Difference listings
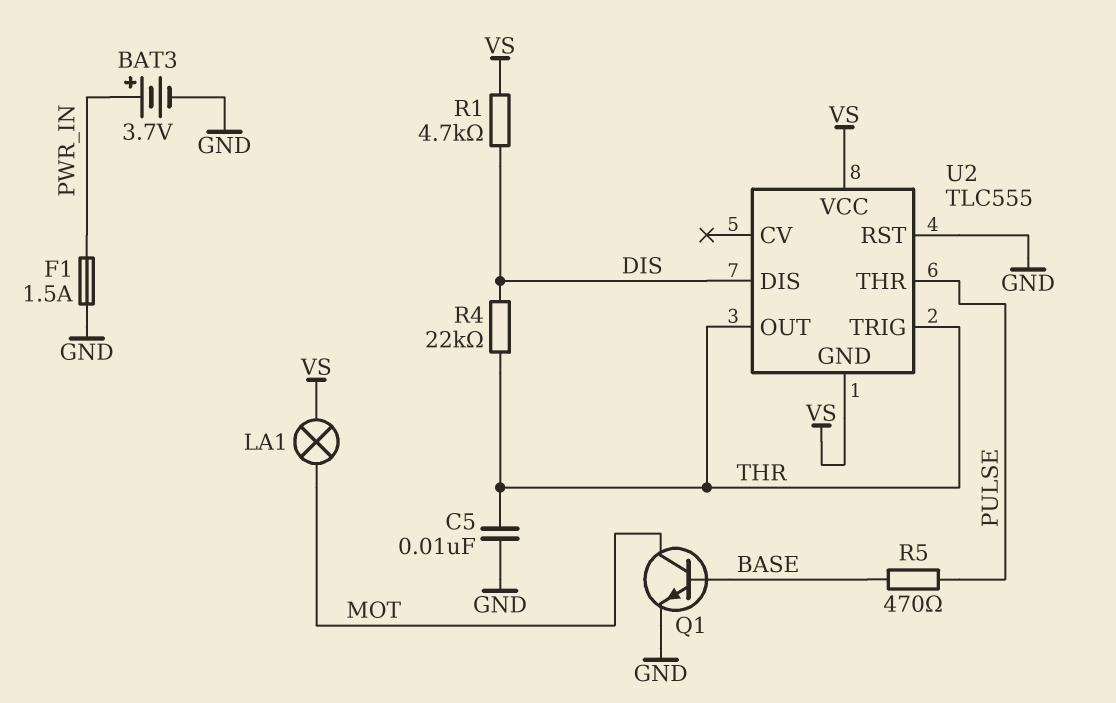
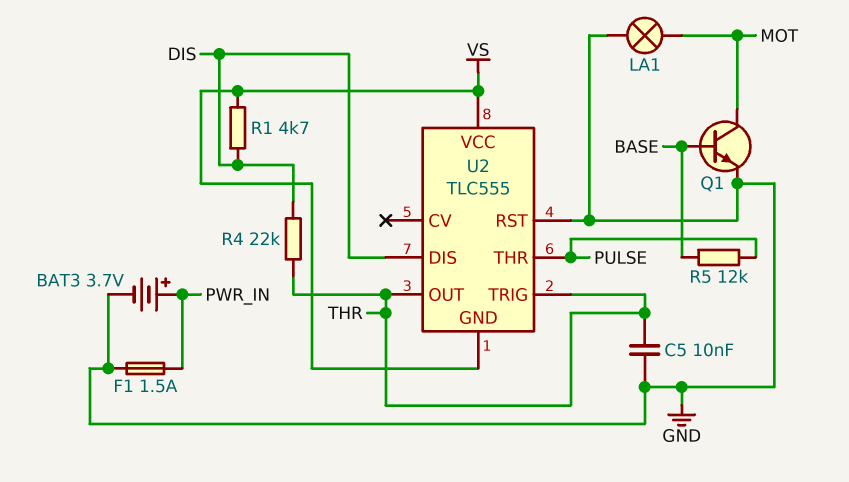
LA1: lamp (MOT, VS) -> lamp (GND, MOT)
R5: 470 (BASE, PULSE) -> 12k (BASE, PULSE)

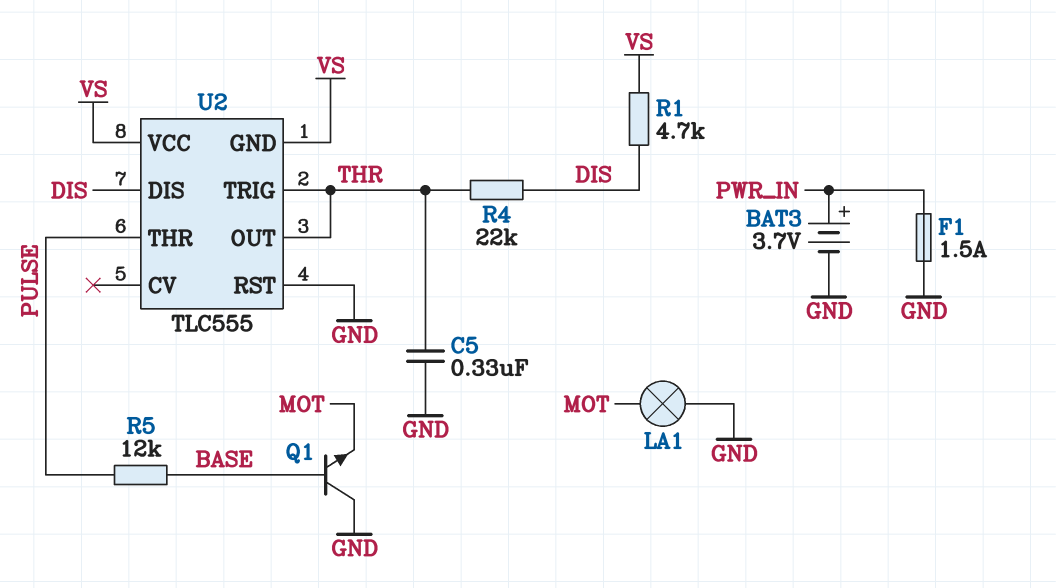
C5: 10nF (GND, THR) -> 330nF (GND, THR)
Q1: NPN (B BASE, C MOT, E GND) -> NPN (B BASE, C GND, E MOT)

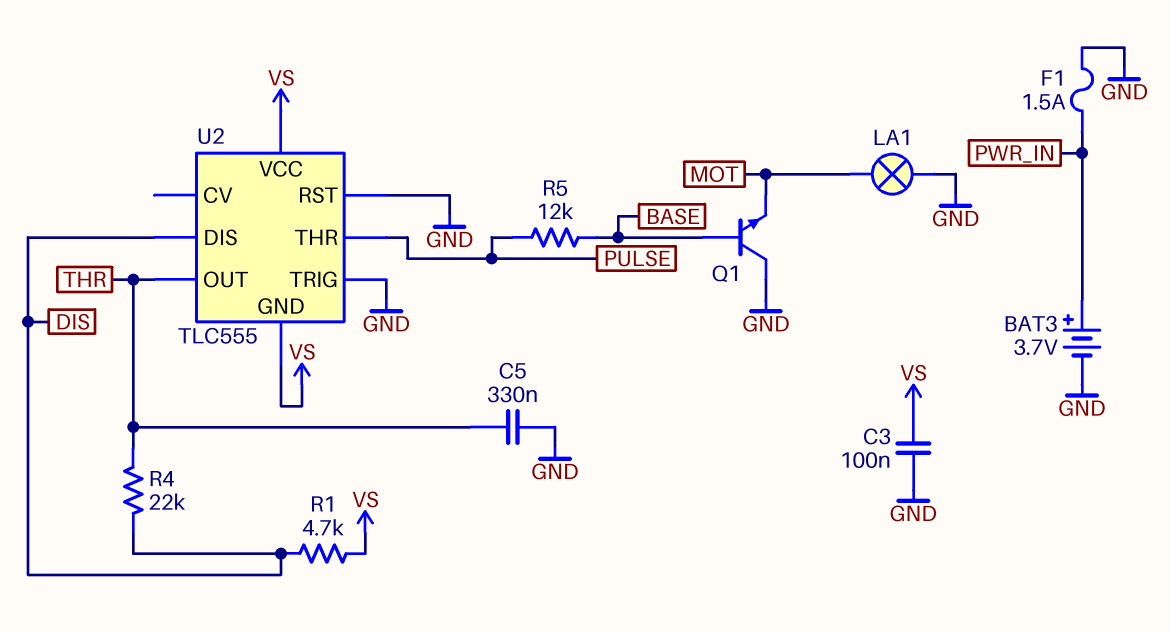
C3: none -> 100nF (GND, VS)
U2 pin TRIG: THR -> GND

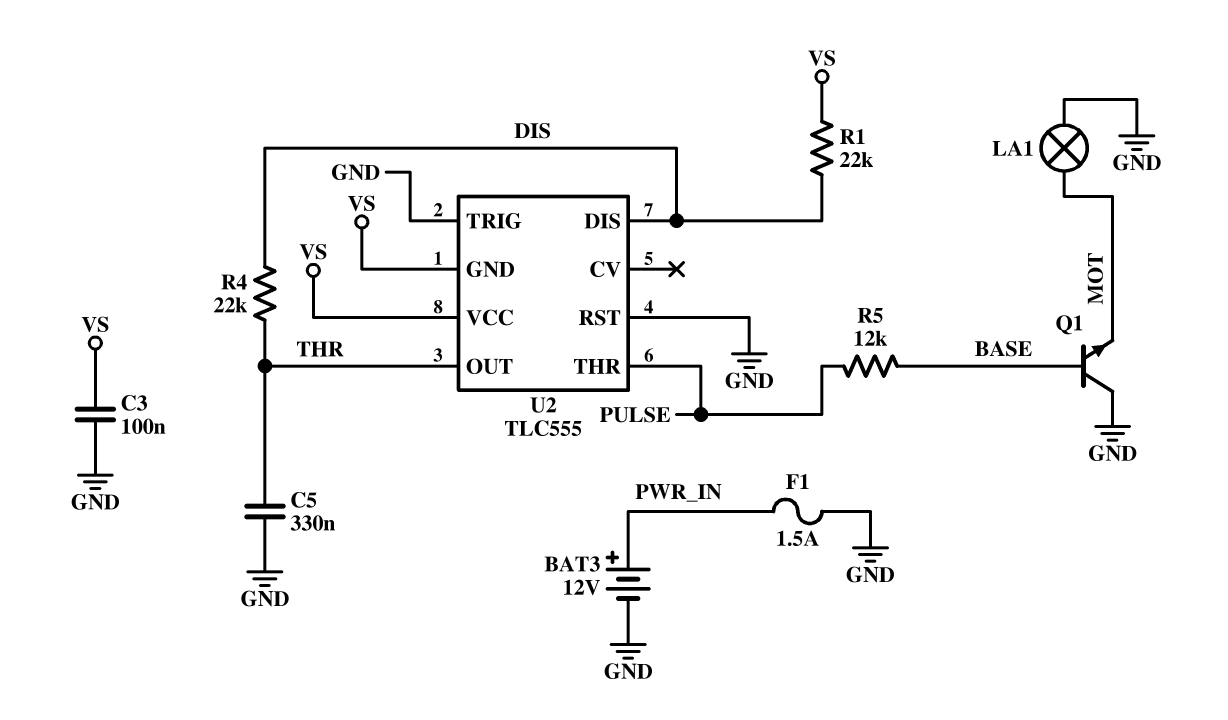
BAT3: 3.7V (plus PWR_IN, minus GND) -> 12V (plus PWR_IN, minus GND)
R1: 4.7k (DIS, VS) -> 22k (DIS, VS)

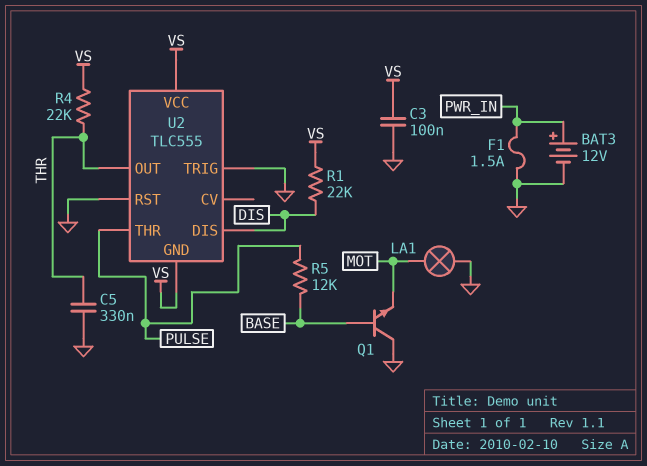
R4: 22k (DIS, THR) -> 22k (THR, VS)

* * *

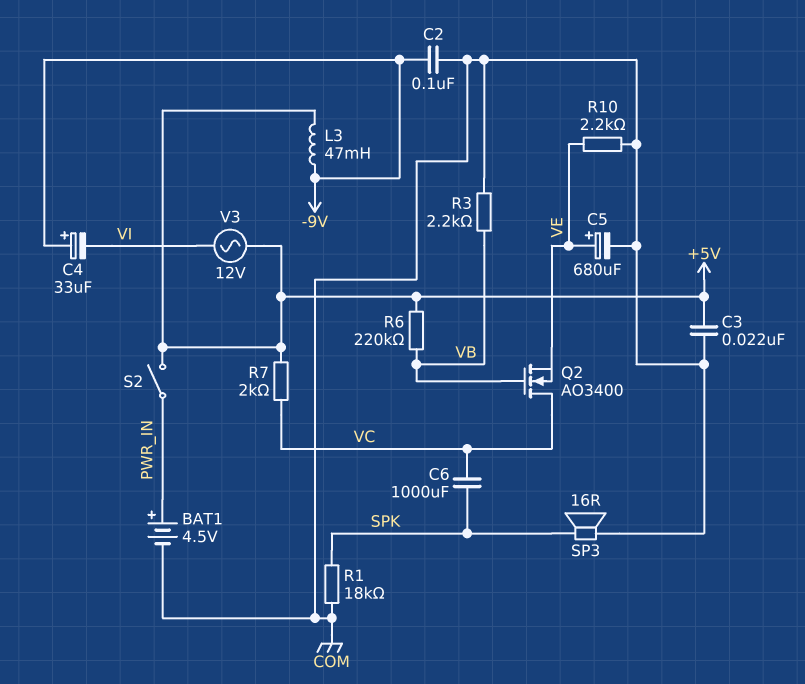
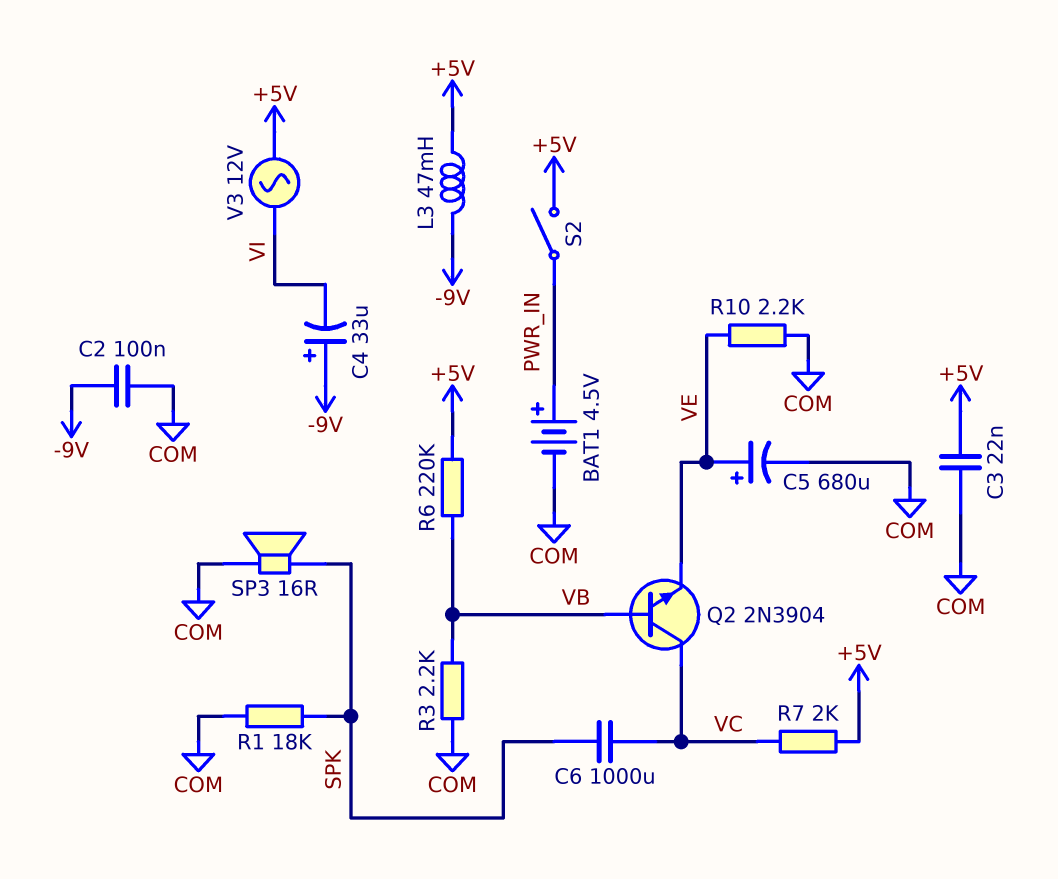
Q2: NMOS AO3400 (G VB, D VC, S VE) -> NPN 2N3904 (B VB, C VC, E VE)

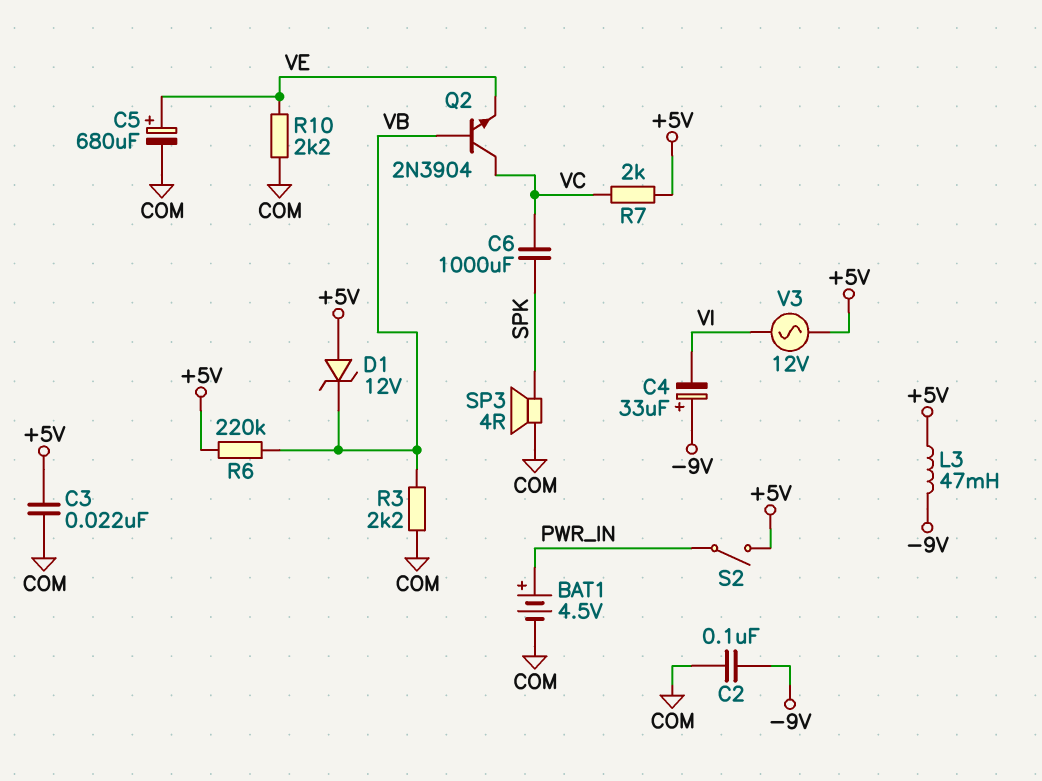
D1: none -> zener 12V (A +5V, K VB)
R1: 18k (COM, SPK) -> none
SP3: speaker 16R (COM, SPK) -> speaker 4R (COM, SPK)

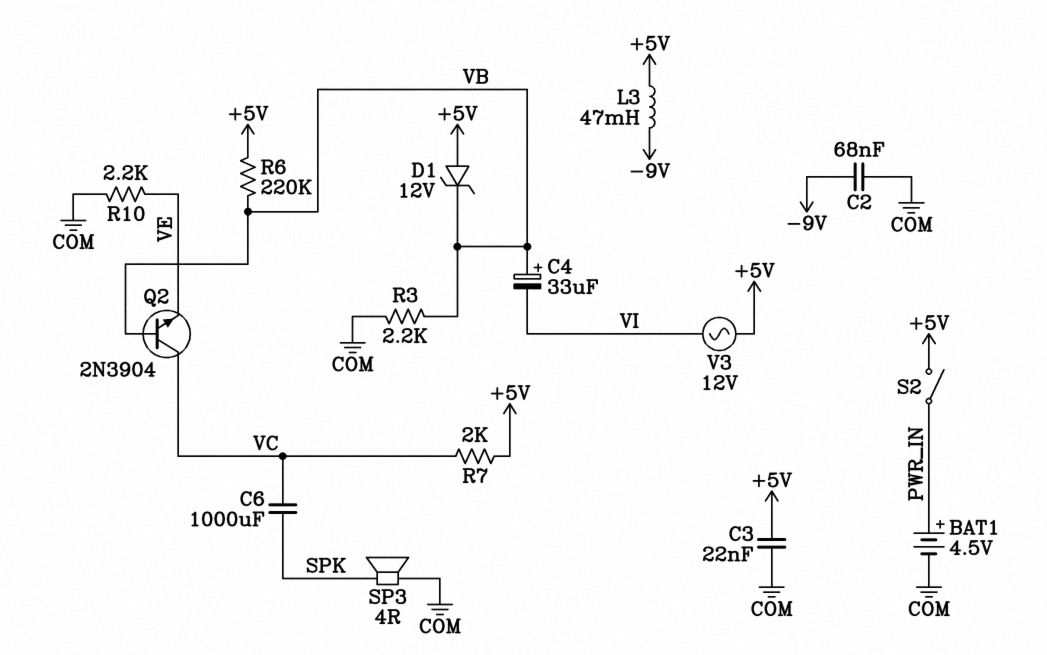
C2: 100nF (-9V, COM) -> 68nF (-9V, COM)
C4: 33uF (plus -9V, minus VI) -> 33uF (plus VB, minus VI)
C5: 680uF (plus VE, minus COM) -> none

#### Prompt:
Please transcribe exactly the part of the records that opens with the line containing "BAT3: 3.7V (plus" and closes with the line containing "R4: 22k (DIS, THR) -> 22k (THR, VS)", both ends included, and leave out the pictures.

#### Answer space:
BAT3: 3.7V (plus PWR_IN, minus GND) -> 12V (plus PWR_IN, minus GND)
R1: 4.7k (DIS, VS) -> 22k (DIS, VS)

R4: 22k (DIS, THR) -> 22k (THR, VS)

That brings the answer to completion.